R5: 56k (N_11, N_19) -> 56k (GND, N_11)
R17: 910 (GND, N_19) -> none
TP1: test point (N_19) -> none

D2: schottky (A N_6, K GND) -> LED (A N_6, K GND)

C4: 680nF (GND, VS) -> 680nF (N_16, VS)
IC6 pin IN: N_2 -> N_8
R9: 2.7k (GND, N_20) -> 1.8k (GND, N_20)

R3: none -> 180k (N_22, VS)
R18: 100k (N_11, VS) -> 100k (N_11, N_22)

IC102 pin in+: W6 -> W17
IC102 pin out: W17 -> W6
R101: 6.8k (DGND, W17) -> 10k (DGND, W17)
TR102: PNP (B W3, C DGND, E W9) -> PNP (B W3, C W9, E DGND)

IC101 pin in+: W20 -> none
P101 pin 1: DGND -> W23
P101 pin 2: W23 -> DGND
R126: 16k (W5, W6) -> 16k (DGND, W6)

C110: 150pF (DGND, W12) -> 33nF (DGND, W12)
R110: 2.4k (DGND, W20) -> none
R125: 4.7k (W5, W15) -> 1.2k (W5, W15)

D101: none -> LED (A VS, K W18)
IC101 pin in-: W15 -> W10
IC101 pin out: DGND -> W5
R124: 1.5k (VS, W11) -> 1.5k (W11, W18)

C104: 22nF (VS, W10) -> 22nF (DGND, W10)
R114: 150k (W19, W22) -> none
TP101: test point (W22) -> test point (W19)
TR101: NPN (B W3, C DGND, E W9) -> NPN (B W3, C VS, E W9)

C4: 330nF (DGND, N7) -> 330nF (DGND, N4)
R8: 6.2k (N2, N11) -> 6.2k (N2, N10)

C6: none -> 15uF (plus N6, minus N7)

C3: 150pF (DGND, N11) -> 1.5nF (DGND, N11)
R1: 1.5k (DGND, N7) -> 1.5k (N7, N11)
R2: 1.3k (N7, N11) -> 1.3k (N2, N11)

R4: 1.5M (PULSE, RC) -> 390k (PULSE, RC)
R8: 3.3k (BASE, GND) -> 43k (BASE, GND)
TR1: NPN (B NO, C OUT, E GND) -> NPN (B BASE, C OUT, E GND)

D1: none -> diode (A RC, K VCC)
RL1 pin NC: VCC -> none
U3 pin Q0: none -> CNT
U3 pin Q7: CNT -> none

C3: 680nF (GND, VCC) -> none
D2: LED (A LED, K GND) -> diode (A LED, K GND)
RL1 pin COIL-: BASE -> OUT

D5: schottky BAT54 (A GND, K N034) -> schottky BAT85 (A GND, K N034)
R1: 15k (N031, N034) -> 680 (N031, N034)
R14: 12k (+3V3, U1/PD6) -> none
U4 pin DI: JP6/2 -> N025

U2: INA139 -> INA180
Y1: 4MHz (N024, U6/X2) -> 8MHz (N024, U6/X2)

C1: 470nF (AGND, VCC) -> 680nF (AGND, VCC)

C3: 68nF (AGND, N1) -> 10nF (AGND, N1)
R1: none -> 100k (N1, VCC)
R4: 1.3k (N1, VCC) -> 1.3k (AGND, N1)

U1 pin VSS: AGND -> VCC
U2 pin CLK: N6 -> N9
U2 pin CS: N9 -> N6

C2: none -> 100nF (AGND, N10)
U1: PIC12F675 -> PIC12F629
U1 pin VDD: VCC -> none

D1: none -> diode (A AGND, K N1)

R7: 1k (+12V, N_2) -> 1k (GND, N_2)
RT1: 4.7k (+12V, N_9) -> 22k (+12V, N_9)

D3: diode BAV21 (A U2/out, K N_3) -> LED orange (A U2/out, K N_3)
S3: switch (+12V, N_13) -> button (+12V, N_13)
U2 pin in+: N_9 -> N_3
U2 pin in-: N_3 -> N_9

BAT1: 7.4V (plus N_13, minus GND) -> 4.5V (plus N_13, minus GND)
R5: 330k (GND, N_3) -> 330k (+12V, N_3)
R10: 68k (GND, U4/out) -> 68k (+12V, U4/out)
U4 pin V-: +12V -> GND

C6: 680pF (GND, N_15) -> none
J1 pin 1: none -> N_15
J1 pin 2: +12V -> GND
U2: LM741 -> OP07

• [Exercise directions]
Everything above from the line containing "IC102 pin in+: W6 -> W17" down to the line containing "U2 pin CS: N9 -> N6" should be copied exactly, both end lines included, and nothing else.

• [Exercise answer]
IC102 pin in+: W6 -> W17
IC102 pin out: W17 -> W6
R101: 6.8k (DGND, W17) -> 10k (DGND, W17)
TR102: PNP (B W3, C DGND, E W9) -> PNP (B W3, C W9, E DGND)

IC101 pin in+: W20 -> none
P101 pin 1: DGND -> W23
P101 pin 2: W23 -> DGND
R126: 16k (W5, W6) -> 16k (DGND, W6)

C110: 150pF (DGND, W12) -> 33nF (DGND, W12)
R110: 2.4k (DGND, W20) -> none
R125: 4.7k (W5, W15) -> 1.2k (W5, W15)

D101: none -> LED (A VS, K W18)
IC101 pin in-: W15 -> W10
IC101 pin out: DGND -> W5
R124: 1.5k (VS, W11) -> 1.5k (W11, W18)

C104: 22nF (VS, W10) -> 22nF (DGND, W10)
R114: 150k (W19, W22) -> none
TP101: test point (W22) -> test point (W19)
TR101: NPN (B W3, C DGND, E W9) -> NPN (B W3, C VS, E W9)

C4: 330nF (DGND, N7) -> 330nF (DGND, N4)
R8: 6.2k (N2, N11) -> 6.2k (N2, N10)

C6: none -> 15uF (plus N6, minus N7)

C3: 150pF (DGND, N11) -> 1.5nF (DGND, N11)
R1: 1.5k (DGND, N7) -> 1.5k (N7, N11)
R2: 1.3k (N7, N11) -> 1.3k (N2, N11)

R4: 1.5M (PULSE, RC) -> 390k (PULSE, RC)
R8: 3.3k (BASE, GND) -> 43k (BASE, GND)
TR1: NPN (B NO, C OUT, E GND) -> NPN (B BASE, C OUT, E GND)

D1: none -> diode (A RC, K VCC)
RL1 pin NC: VCC -> none
U3 pin Q0: none -> CNT
U3 pin Q7: CNT -> none

C3: 680nF (GND, VCC) -> none
D2: LED (A LED, K GND) -> diode (A LED, K GND)
RL1 pin COIL-: BASE -> OUT

D5: schottky BAT54 (A GND, K N034) -> schottky BAT85 (A GND, K N034)
R1: 15k (N031, N034) -> 680 (N031, N034)
R14: 12k (+3V3, U1/PD6) -> none
U4 pin DI: JP6/2 -> N025

U2: INA139 -> INA180
Y1: 4MHz (N024, U6/X2) -> 8MHz (N024, U6/X2)

C1: 470nF (AGND, VCC) -> 680nF (AGND, VCC)

C3: 68nF (AGND, N1) -> 10nF (AGND, N1)
R1: none -> 100k (N1, VCC)
R4: 1.3k (N1, VCC) -> 1.3k (AGND, N1)

U1 pin VSS: AGND -> VCC
U2 pin CLK: N6 -> N9
U2 pin CS: N9 -> N6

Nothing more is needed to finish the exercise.